* [Supplied information]:
· · · ·
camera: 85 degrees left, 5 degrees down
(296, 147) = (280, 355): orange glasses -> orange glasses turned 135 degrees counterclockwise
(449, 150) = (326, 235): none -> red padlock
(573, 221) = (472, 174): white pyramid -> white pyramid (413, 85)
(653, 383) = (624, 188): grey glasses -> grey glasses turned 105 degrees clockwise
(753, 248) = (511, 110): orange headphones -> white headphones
· · · ·
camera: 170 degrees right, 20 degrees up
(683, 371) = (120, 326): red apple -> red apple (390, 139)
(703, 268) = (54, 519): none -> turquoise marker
· · · ·
* [Assignment]: Extract from the data every line where "turned" shows up.

* [Answer box]:
(296, 147) = (280, 355): orange glasses -> orange glasses turned 135 degrees counterclockwise
(653, 383) = (624, 188): grey glasses -> grey glasses turned 105 degrees clockwise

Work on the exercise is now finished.